Segment Start: Records supplied
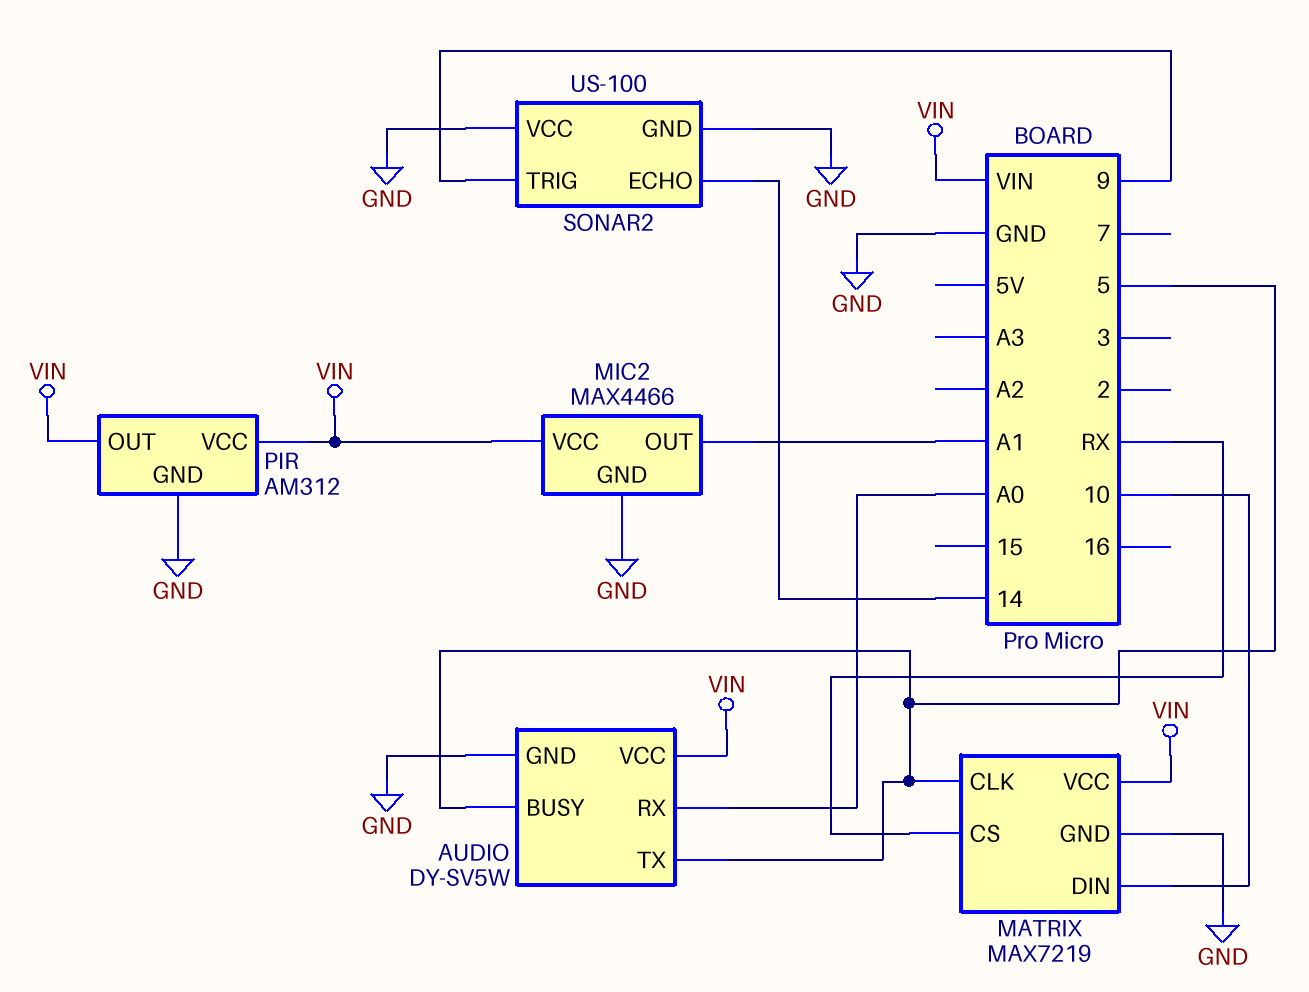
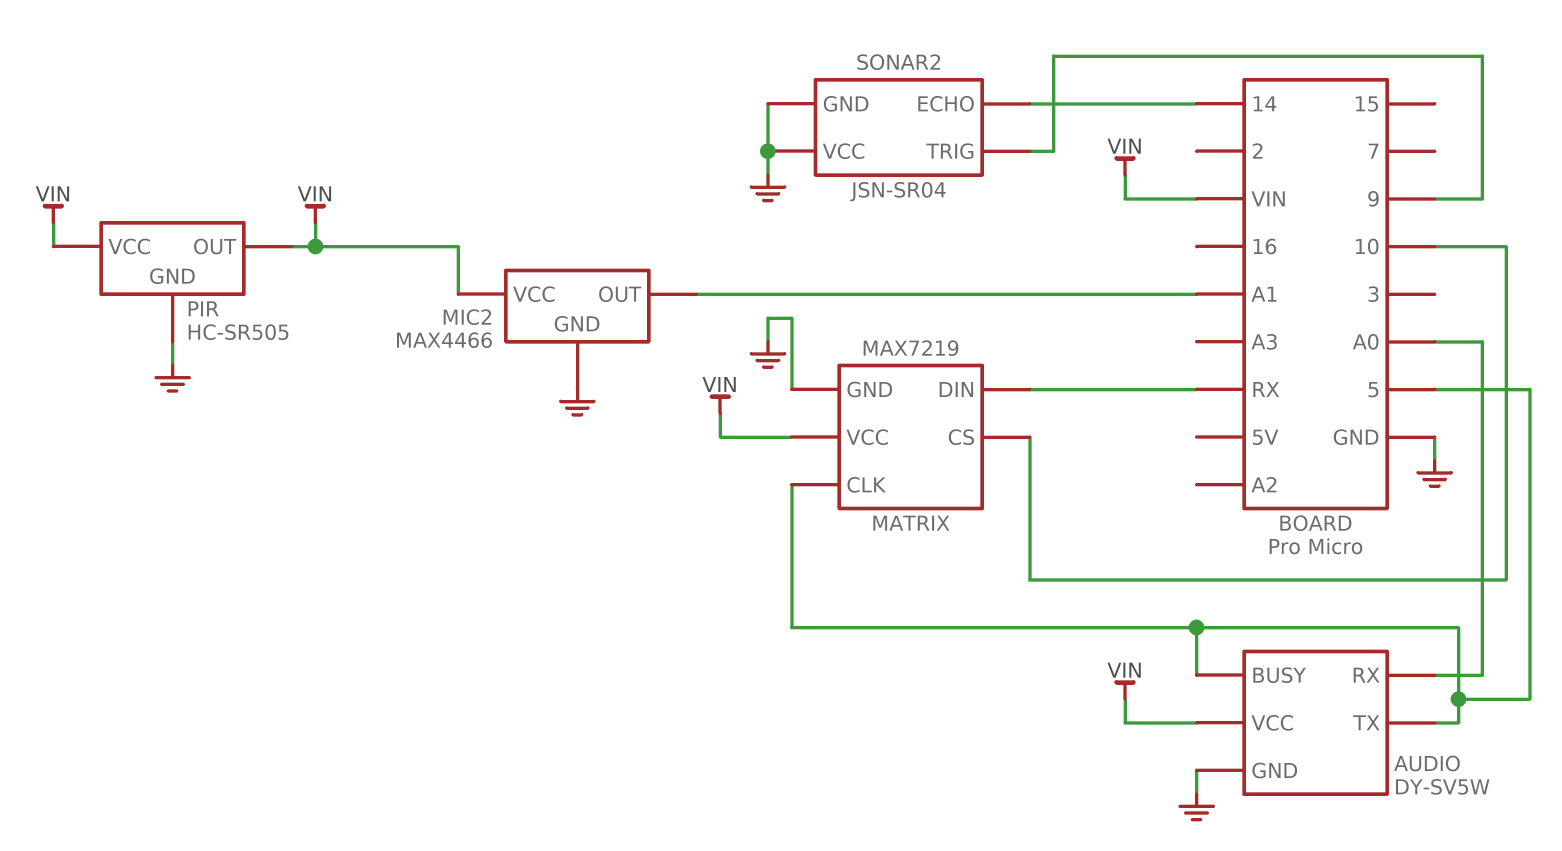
MATRIX pin CS: RX -> 10
MATRIX pin DIN: 10 -> RX
PIR: AM312 -> HC-SR505
SONAR2: US-100 -> JSN-SR04

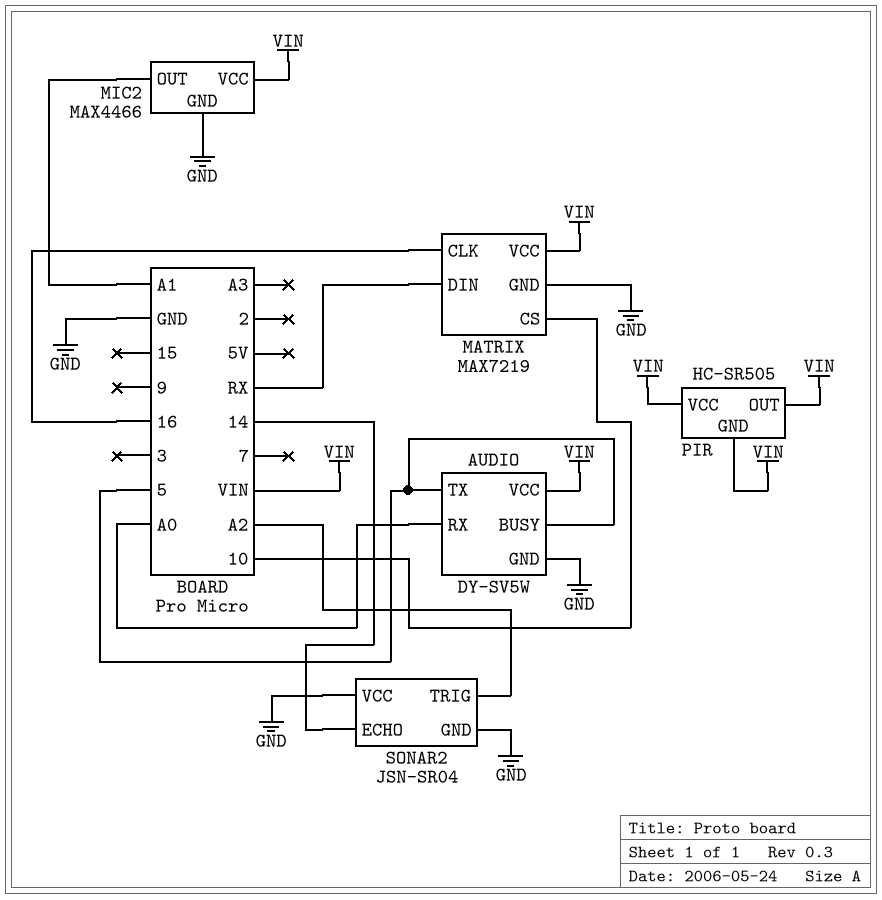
MATRIX pin CLK: 5 -> 16
PIR pin GND: GND -> VIN
SONAR2 pin TRIG: 9 -> A2

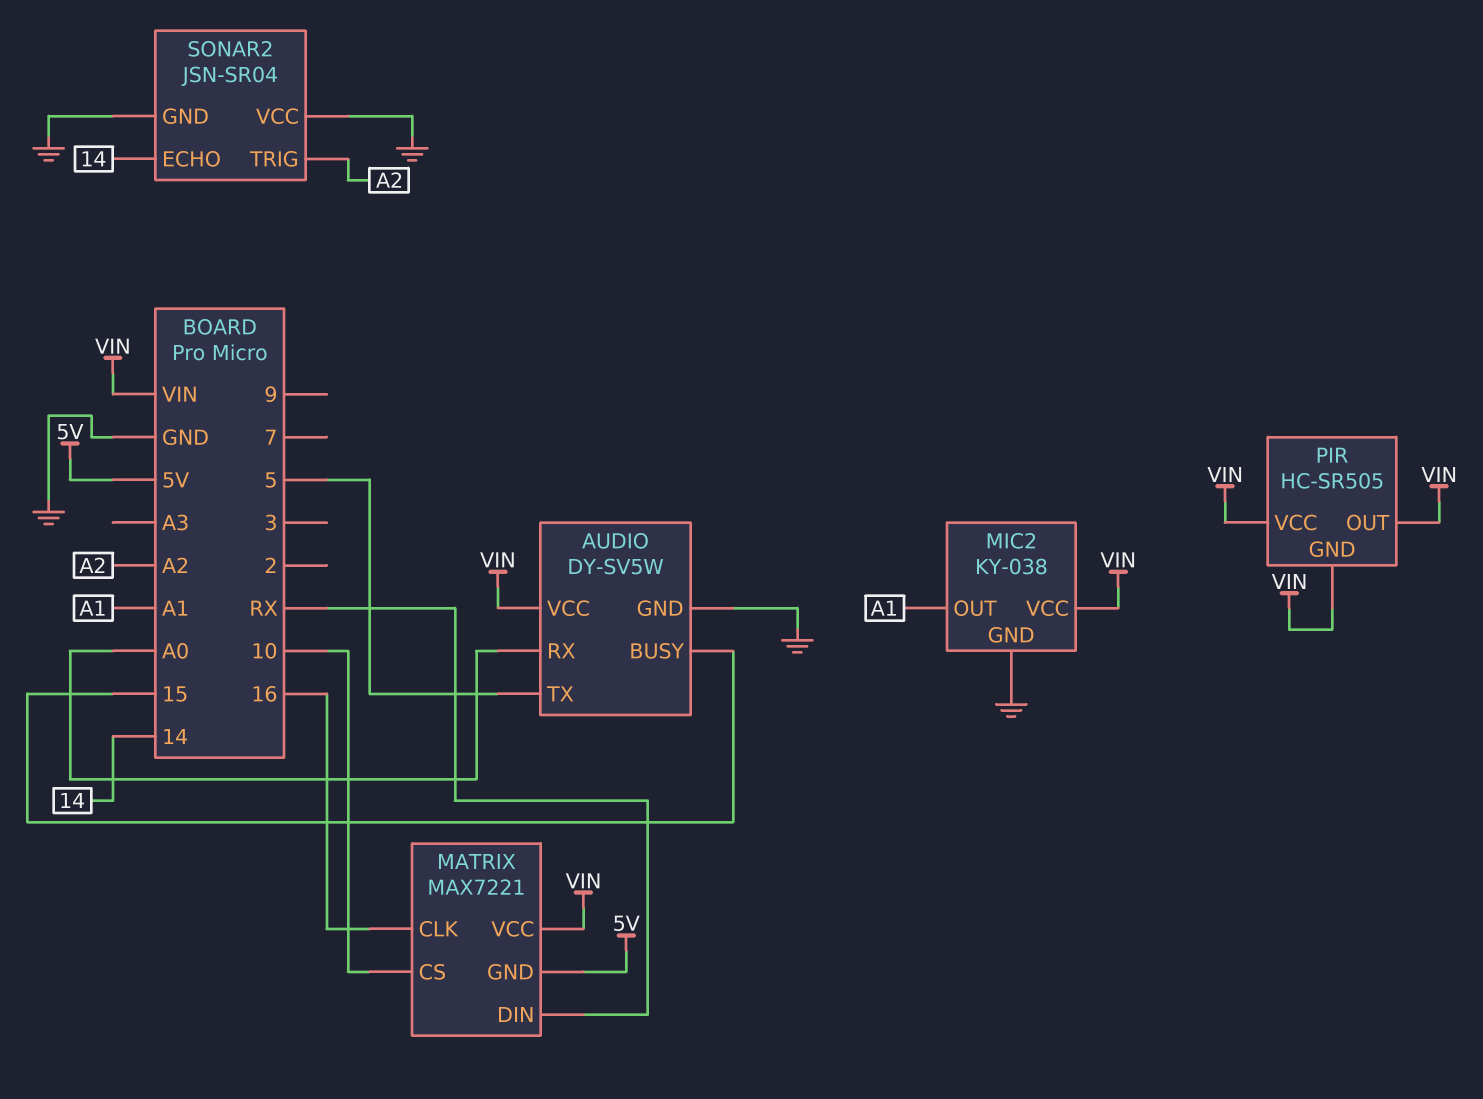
AUDIO pin BUSY: 5 -> 15
MATRIX: MAX7219 -> MAX7221
MATRIX pin GND: GND -> 5V
MIC2: MAX4466 -> KY-038

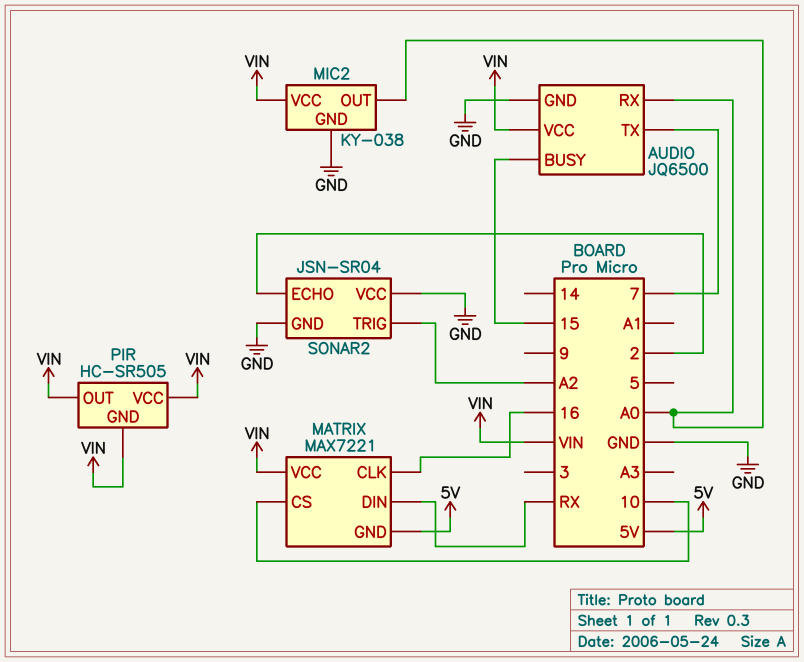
AUDIO: DY-SV5W -> JQ6500
AUDIO pin TX: 5 -> 7
MIC2 pin OUT: A1 -> A0
SONAR2 pin ECHO: 14 -> 2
Segment End: Records supplied
### Your objective
Please reproduce, word for word, only the lines from the line that holds "SONAR2 pin TRIG: 9 -> A2" through the final line of the entries above, omitting any pictures.

### Exercise solution
SONAR2 pin TRIG: 9 -> A2

AUDIO pin BUSY: 5 -> 15
MATRIX: MAX7219 -> MAX7221
MATRIX pin GND: GND -> 5V
MIC2: MAX4466 -> KY-038

AUDIO: DY-SV5W -> JQ6500
AUDIO pin TX: 5 -> 7
MIC2 pin OUT: A1 -> A0
SONAR2 pin ECHO: 14 -> 2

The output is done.